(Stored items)
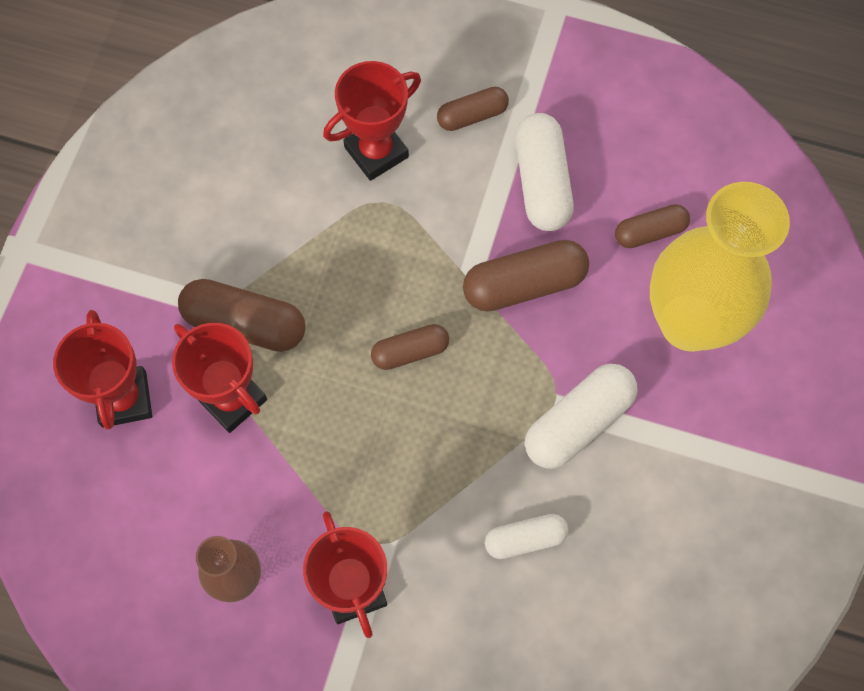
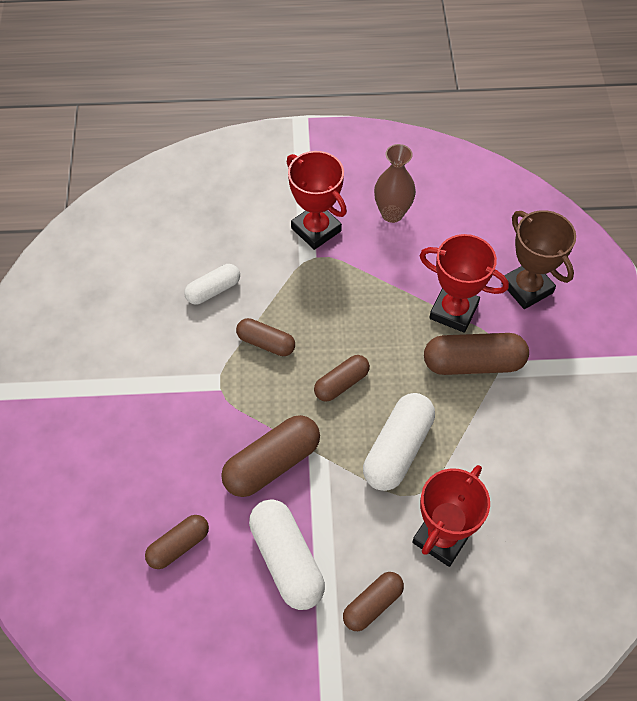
camera: 160 degrees right, 10 degrees down
(124, 399) = (527, 288): red trophy -> brown trophy
(481, 436) = (266, 343): none -> brown capsule
(578, 422) = (198, 374): white capsule -> white capsule (397, 449)
(690, 323) = (127, 477): yellow vase -> none

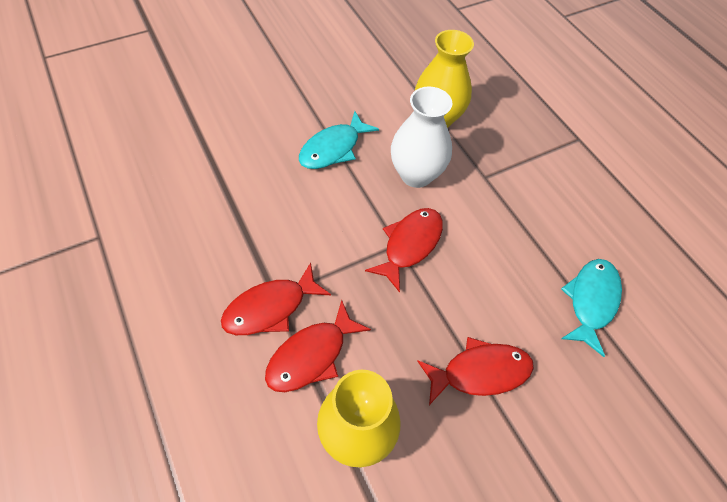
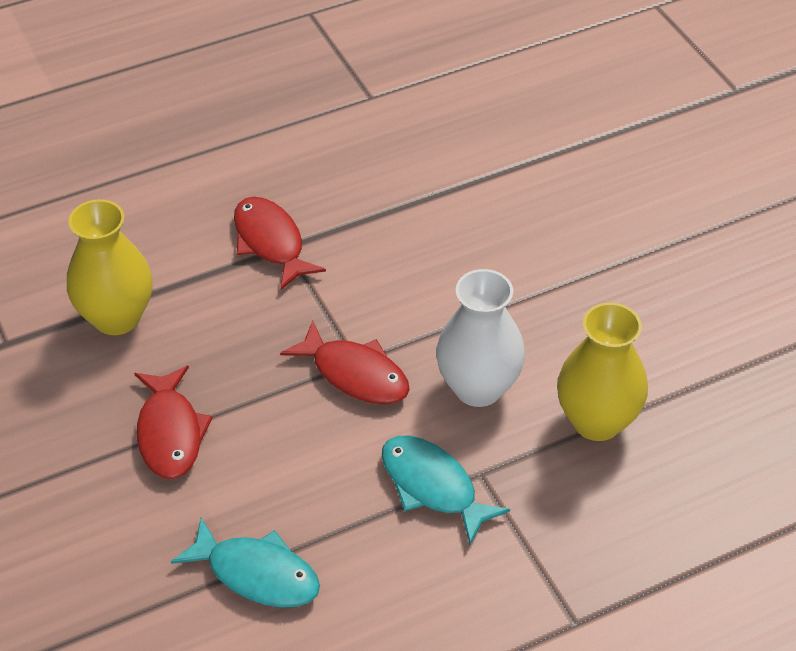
camera: 95 degrees right, 10 degrees down
(311, 355) = (208, 279): red fish -> none
(333, 149) = (521, 295): turquoise fish -> turquoise fish (432, 486)

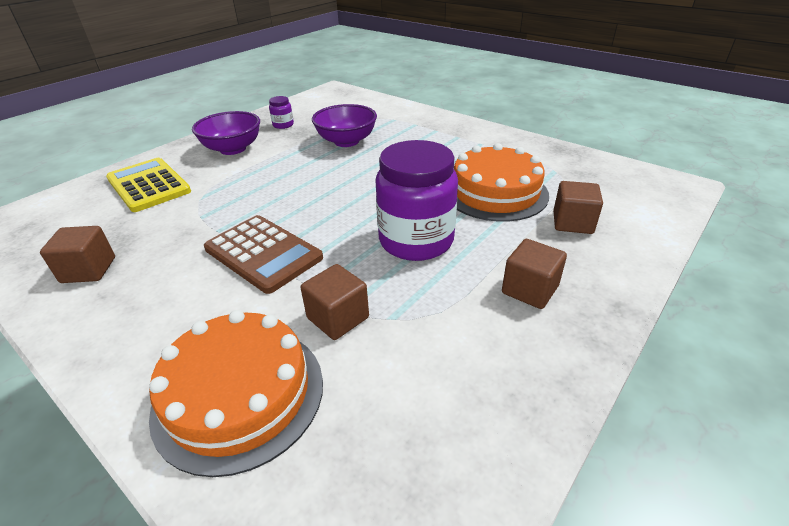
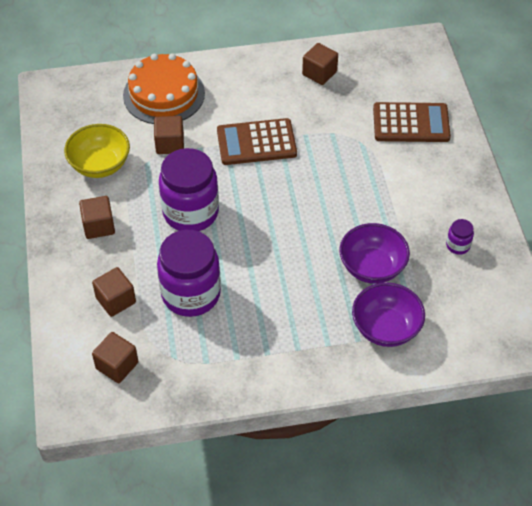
camera: 130 degrees right, 15 degrees up
(148, 185) = (411, 123): yellow calculator -> brown calculator
(233, 149) = (434, 190): purple bowl -> purple bowl (386, 328)
(453, 360) = (100, 165): none -> yellow bowl
(495, 192) = (191, 294): orange cake -> purple jar
(611, 188) = (117, 365): none -> brown cube

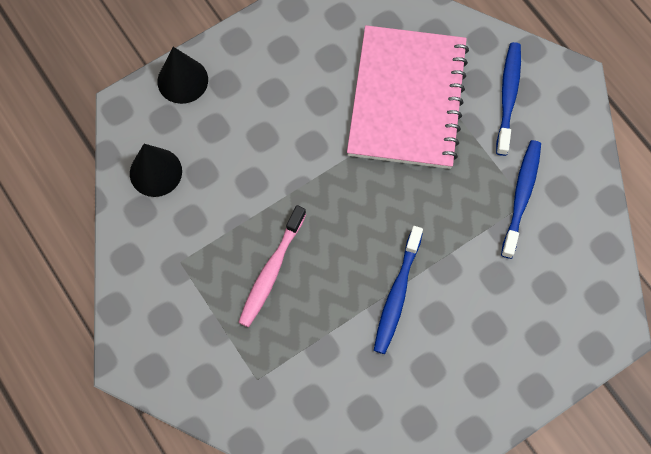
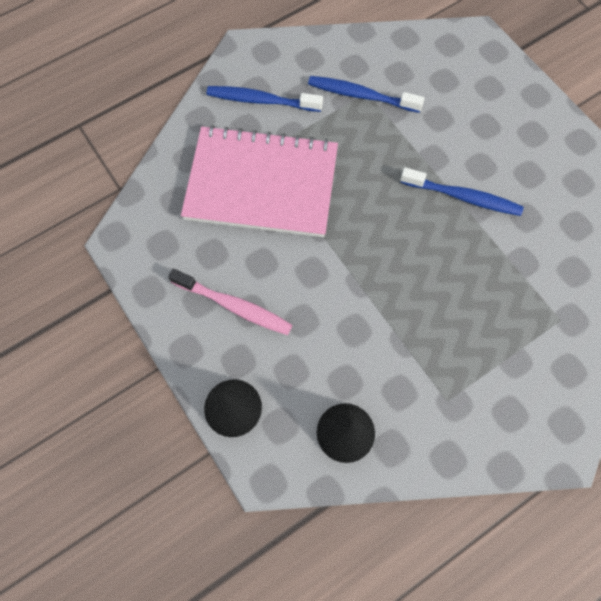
camera: 90 degrees left, 0 degrees up
(271, 271) = (450, 308): pink toothbrush -> pink toothbrush (234, 306)

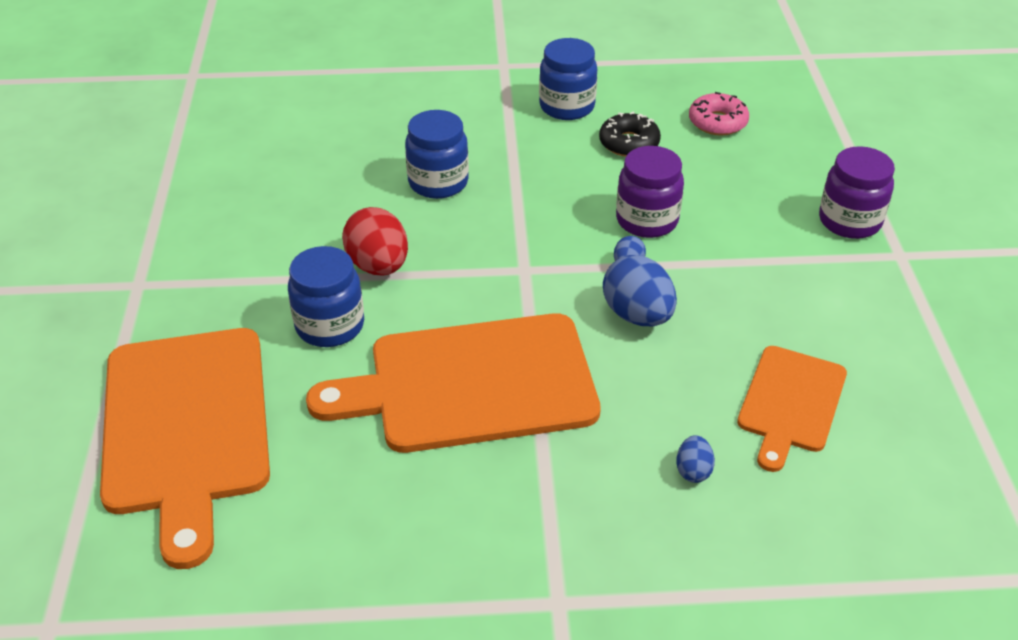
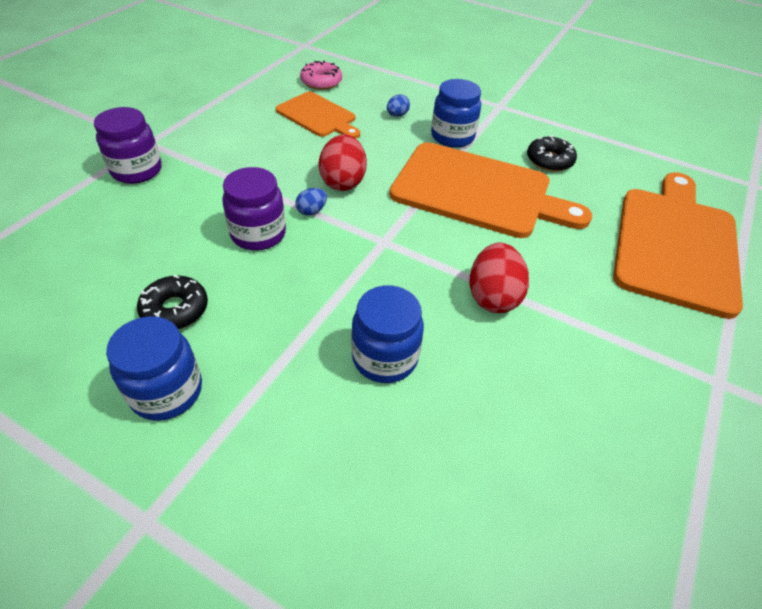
camera: 150 degrees left, 5 degrees up
(330, 326) = (554, 266): blue jar -> blue jar (452, 137)
(405, 498) = (549, 160): none -> black donut
(637, 315) = (343, 182): blue egg -> red egg
(717, 122) = (74, 290): pink donut -> pink donut (321, 82)
(790, 403) = (318, 116): orange cutting board -> orange cutting board turned 75 degrees clockwise

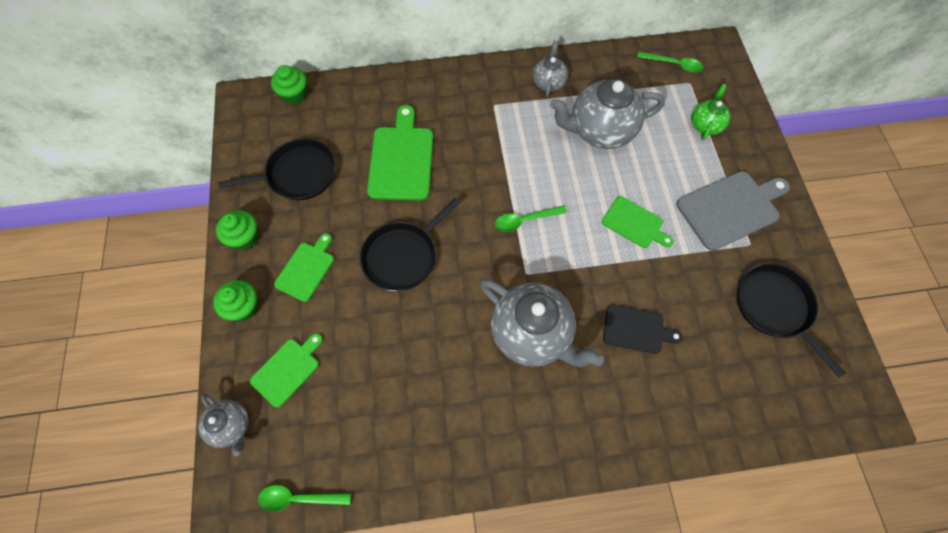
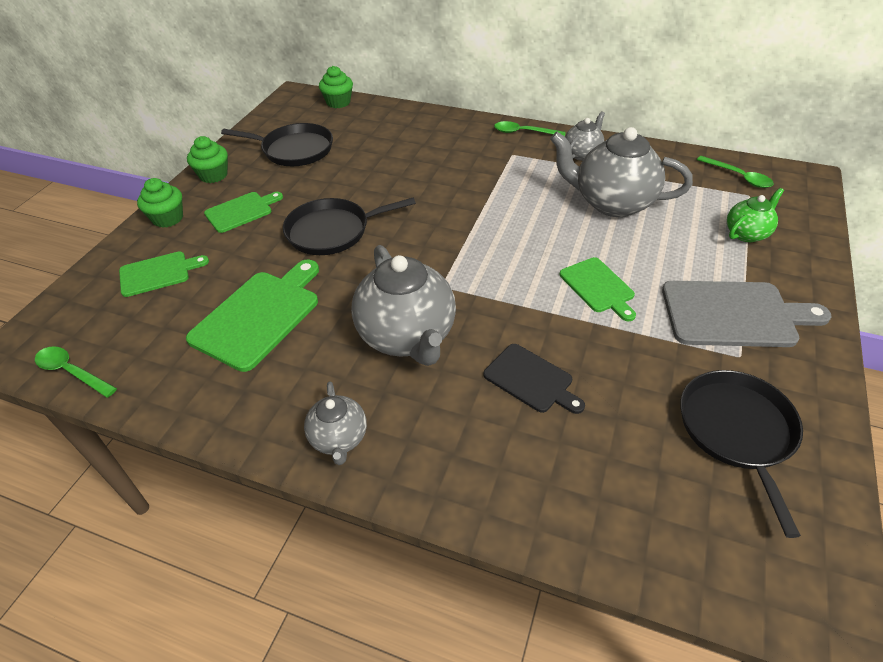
camera: 30 degrees right, 20 degrees down
(232, 426) = (76, 294): grey teapot -> grey teapot (339, 439)
(401, 159) = (392, 166): green cutting board -> green cutting board (259, 316)
(524, 220) = (475, 244): green spoon -> green spoon (523, 132)

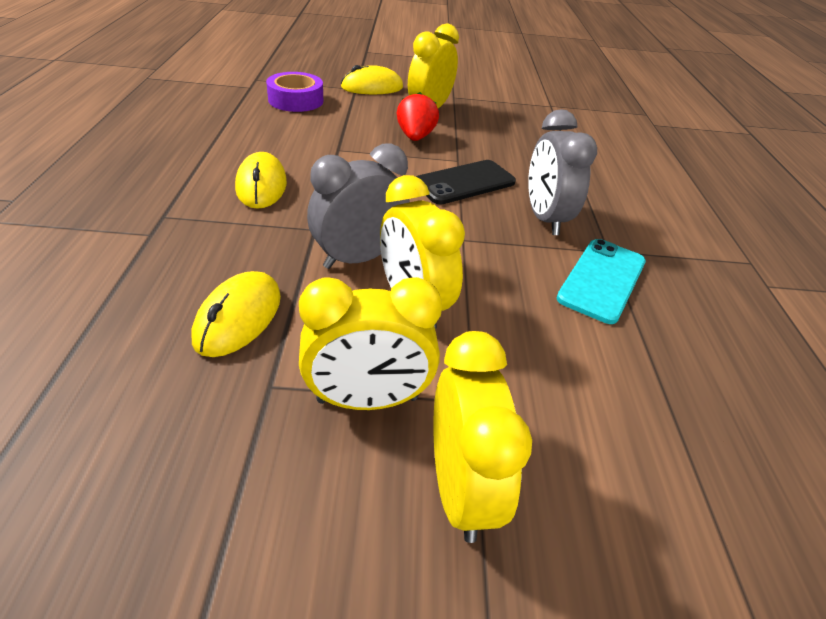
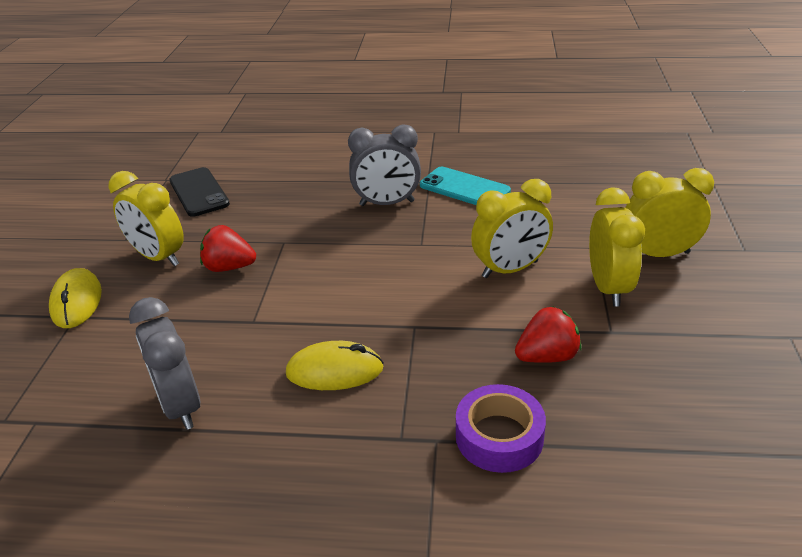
camera: 80 degrees left, 5 degrees down
(238, 318) = (547, 356): yellow mouse -> red strawberry
(296, 100) = (101, 368): purple tape -> purple tape (499, 436)
(358, 258) = (456, 298): grey clock -> grey clock (180, 405)
(464, 183) = (328, 239): black phone -> black phone (198, 192)

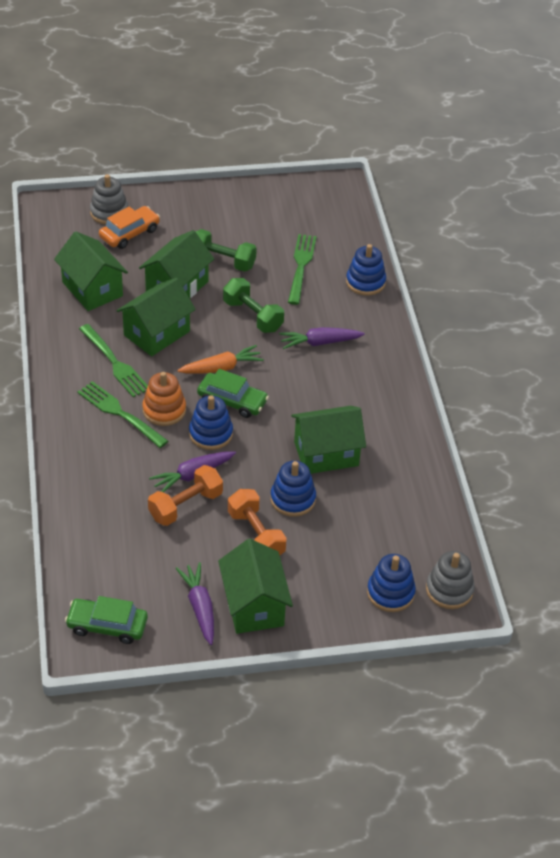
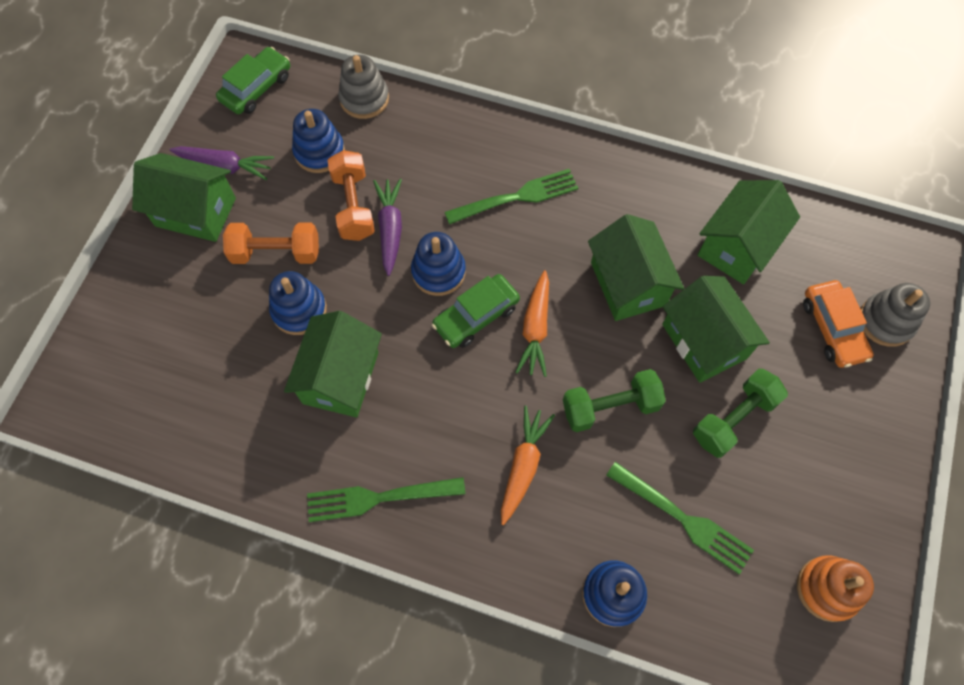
camera: 120 degrees right, 20 degrees up
(92, 289) = (737, 246): green house -> green house turned 45 degrees counterclockwise
(114, 362) = (598, 221): green fork -> green fork (380, 497)
(164, 410) = (499, 241): orange stacking toy -> orange stacking toy (827, 589)
(319, 342) = (523, 466): purple carrot -> orange carrot
(390, 593) = (121, 343): blue stacking toy -> blue stacking toy (319, 152)
(449, 590) = (82, 405): grey stacking toy -> grey stacking toy (364, 99)

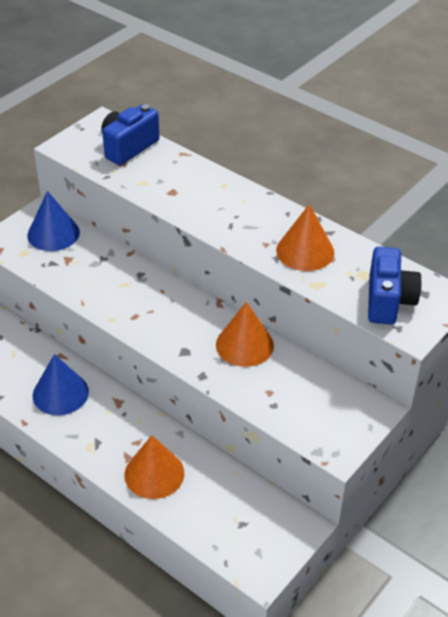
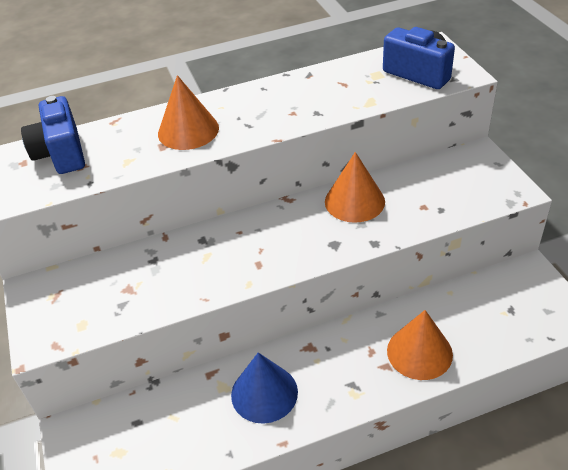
camera: 55 degrees left, 0 degrees up
(53, 233) = (76, 288): blue cone -> none
(305, 251) = (322, 94): orange cone -> orange cone (188, 130)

- EXERCISE -
Write out, exactly and with no pictures, the lines of the data from the first through the line containing "(690, 323) = (127, 477): yellow vase -> none".

- REPLY TO THE EXERCISE -
camera: 160 degrees right, 10 degrees down
(124, 399) = (527, 288): red trophy -> brown trophy
(481, 436) = (266, 343): none -> brown capsule
(578, 422) = (198, 374): white capsule -> white capsule (397, 449)
(690, 323) = (127, 477): yellow vase -> none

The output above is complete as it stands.